The data
┄┄┄┄┄┄┄┄┄┄
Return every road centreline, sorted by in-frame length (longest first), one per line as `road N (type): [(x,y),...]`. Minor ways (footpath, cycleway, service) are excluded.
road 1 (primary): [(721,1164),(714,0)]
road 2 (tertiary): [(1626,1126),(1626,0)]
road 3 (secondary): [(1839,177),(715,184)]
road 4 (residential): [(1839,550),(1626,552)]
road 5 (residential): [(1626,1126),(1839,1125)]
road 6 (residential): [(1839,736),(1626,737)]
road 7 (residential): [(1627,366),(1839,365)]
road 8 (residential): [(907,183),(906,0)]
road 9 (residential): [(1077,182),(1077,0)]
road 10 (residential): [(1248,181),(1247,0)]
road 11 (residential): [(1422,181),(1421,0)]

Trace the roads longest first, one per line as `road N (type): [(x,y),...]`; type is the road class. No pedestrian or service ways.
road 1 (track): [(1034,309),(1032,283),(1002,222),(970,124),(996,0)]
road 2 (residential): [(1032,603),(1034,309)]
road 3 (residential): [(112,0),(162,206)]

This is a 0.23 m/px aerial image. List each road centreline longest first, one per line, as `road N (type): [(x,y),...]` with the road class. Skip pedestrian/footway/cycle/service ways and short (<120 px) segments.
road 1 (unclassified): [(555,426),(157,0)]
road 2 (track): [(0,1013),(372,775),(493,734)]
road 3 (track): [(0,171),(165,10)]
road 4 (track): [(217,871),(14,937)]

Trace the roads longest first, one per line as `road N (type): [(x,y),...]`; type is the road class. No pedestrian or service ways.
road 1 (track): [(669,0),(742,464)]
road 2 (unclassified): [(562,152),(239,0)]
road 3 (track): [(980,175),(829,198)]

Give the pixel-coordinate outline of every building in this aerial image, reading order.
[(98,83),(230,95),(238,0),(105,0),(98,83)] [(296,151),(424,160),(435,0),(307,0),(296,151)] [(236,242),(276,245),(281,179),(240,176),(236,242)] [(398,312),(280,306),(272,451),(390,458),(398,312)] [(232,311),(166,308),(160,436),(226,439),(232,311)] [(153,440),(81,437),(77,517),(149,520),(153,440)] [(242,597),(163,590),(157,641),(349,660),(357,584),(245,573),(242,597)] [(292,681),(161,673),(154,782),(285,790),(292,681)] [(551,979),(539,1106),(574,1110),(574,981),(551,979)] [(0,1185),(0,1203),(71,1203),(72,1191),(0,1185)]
┄┄┄┄┄┄┄┄┄┄
What to work on
So that nothing is lost, retype every entry in the listing above exactly.

Output
Return every road centreline, sorted by in-frame length (longest first), one per line as `road N (type): [(x,y),...]`. Minor ways (footpath, cycleway, service) are excluded.
road 1 (primary): [(721,1164),(714,0)]
road 2 (tertiary): [(1626,1126),(1626,0)]
road 3 (secondary): [(1839,177),(715,184)]
road 4 (residential): [(1839,550),(1626,552)]
road 5 (residential): [(1626,1126),(1839,1125)]
road 6 (residential): [(1839,736),(1626,737)]
road 7 (residential): [(1627,366),(1839,365)]
road 8 (residential): [(907,183),(906,0)]
road 9 (residential): [(1077,182),(1077,0)]
road 10 (residential): [(1248,181),(1247,0)]
road 11 (residential): [(1422,181),(1421,0)]

Trace the roads longest first, one per line as `road N (type): [(x,y),...]`; type is the road class. No pedestrian or service ways.
road 1 (track): [(1034,309),(1032,283),(1002,222),(970,124),(996,0)]
road 2 (residential): [(1032,603),(1034,309)]
road 3 (residential): [(112,0),(162,206)]

This is a 0.23 m/px aerial image. List each road centreline longest first, one per line, as `road N (type): [(x,y),...]` with the road class. Skip pedestrian/footway/cycle/service ways and short (<120 px) segments.
road 1 (unclassified): [(555,426),(157,0)]
road 2 (track): [(0,1013),(372,775),(493,734)]
road 3 (track): [(0,171),(165,10)]
road 4 (track): [(217,871),(14,937)]

Trace the roads longest first, one per line as `road N (type): [(x,y),...]`; type is the road class. No pedestrian or service ways.
road 1 (track): [(669,0),(742,464)]
road 2 (unclassified): [(562,152),(239,0)]
road 3 (track): [(980,175),(829,198)]

Give the pixel-coordinate outline of every building in this aerial image, reading order.
[(98,83),(230,95),(238,0),(105,0),(98,83)] [(296,151),(424,160),(435,0),(307,0),(296,151)] [(236,242),(276,245),(281,179),(240,176),(236,242)] [(398,312),(280,306),(272,451),(390,458),(398,312)] [(232,311),(166,308),(160,436),(226,439),(232,311)] [(153,440),(81,437),(77,517),(149,520),(153,440)] [(242,597),(163,590),(157,641),(349,660),(357,584),(245,573),(242,597)] [(292,681),(161,673),(154,782),(285,790),(292,681)] [(551,979),(539,1106),(574,1110),(574,981),(551,979)] [(0,1185),(0,1203),(71,1203),(72,1191),(0,1185)]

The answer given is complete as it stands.